- _REQUIRED ACTION_
Nothing should be output except the lines from the top of the material below through the line that contains "none -> blue brick G6 level 1", each exactly as written.

※

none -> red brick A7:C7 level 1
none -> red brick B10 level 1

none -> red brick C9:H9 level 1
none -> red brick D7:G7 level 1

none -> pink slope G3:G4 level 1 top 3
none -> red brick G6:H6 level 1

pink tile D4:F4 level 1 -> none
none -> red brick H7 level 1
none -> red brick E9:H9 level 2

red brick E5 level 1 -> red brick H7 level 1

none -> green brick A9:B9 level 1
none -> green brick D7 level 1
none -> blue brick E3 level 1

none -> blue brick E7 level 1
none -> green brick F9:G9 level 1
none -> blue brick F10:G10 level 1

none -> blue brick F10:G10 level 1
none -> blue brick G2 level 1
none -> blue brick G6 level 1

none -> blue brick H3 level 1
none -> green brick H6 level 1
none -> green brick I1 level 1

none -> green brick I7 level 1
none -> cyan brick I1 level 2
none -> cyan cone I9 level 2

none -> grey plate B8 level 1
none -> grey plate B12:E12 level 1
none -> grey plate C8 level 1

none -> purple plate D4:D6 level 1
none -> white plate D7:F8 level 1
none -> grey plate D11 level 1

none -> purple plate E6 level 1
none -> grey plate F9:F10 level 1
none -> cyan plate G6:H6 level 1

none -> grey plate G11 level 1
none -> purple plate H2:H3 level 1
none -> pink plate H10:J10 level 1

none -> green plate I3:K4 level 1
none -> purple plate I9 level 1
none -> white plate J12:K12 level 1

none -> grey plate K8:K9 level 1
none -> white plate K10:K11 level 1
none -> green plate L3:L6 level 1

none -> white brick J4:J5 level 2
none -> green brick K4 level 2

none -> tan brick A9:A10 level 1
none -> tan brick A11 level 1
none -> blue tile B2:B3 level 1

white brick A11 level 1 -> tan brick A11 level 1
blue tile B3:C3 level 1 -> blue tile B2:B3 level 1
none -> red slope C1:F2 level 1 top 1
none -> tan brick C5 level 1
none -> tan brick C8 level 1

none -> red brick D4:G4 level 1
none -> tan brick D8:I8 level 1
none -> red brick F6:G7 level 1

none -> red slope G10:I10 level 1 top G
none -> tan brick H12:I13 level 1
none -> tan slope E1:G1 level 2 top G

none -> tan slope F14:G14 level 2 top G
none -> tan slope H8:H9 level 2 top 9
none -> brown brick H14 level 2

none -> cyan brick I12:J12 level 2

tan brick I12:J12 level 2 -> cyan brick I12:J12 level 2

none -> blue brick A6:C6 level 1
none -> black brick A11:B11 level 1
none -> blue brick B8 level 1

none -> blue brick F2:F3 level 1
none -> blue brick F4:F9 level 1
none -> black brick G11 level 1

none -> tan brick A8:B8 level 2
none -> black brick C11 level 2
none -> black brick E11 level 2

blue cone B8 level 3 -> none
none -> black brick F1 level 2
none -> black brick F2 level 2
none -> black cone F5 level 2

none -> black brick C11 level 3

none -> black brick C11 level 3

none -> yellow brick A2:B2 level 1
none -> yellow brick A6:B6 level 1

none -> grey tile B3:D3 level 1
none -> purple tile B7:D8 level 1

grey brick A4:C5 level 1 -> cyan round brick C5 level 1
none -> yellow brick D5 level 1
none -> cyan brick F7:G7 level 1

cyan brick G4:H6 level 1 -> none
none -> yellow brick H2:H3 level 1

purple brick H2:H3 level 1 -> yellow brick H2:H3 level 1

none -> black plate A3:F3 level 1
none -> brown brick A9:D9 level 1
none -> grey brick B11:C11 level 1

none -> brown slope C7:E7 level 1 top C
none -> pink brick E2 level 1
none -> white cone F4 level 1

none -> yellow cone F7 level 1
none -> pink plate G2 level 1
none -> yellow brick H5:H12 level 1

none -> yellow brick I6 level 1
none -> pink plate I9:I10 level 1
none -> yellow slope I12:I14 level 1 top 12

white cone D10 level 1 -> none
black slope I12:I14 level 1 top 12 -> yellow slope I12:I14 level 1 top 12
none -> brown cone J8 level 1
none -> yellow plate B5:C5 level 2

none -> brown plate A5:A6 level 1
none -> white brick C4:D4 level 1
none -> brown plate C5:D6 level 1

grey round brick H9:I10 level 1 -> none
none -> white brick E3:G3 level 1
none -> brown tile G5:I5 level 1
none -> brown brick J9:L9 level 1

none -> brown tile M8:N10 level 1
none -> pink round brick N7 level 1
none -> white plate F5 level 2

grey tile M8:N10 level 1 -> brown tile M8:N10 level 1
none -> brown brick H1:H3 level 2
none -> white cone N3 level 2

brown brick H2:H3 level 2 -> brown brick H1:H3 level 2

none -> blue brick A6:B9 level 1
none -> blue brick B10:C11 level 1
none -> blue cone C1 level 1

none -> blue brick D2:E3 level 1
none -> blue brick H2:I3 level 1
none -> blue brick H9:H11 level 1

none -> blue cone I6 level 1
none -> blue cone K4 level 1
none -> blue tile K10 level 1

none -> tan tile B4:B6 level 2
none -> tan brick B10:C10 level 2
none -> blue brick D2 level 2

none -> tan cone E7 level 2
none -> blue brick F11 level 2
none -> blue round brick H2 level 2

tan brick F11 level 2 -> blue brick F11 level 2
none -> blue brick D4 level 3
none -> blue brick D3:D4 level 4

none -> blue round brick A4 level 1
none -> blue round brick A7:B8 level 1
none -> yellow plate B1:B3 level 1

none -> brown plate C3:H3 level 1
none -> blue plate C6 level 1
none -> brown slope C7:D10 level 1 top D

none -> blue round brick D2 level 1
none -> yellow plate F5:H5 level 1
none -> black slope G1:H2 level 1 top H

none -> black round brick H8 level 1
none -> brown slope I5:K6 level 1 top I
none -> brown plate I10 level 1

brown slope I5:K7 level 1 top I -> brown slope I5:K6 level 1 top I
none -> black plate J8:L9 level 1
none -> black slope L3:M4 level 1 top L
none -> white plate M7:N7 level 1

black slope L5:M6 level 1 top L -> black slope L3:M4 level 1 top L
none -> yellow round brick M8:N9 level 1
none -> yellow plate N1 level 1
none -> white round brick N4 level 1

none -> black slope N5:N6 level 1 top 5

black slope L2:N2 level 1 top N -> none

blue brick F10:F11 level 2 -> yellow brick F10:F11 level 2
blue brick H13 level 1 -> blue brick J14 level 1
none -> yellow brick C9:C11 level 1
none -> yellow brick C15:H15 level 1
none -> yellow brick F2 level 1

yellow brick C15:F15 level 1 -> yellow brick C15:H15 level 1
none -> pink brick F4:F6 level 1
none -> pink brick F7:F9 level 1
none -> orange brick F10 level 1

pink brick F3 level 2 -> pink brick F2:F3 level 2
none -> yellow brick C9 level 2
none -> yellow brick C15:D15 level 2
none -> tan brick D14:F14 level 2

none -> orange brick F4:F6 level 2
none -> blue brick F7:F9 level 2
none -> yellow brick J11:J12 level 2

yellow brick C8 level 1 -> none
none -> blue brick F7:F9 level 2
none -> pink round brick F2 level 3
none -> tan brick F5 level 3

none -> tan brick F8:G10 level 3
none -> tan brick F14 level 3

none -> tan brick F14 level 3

※

- _FINAL ANSWER_
none -> red brick A7:C7 level 1
none -> red brick B10 level 1

none -> red brick C9:H9 level 1
none -> red brick D7:G7 level 1

none -> pink slope G3:G4 level 1 top 3
none -> red brick G6:H6 level 1

pink tile D4:F4 level 1 -> none
none -> red brick H7 level 1
none -> red brick E9:H9 level 2

red brick E5 level 1 -> red brick H7 level 1

none -> green brick A9:B9 level 1
none -> green brick D7 level 1
none -> blue brick E3 level 1

none -> blue brick E7 level 1
none -> green brick F9:G9 level 1
none -> blue brick F10:G10 level 1

none -> blue brick F10:G10 level 1
none -> blue brick G2 level 1
none -> blue brick G6 level 1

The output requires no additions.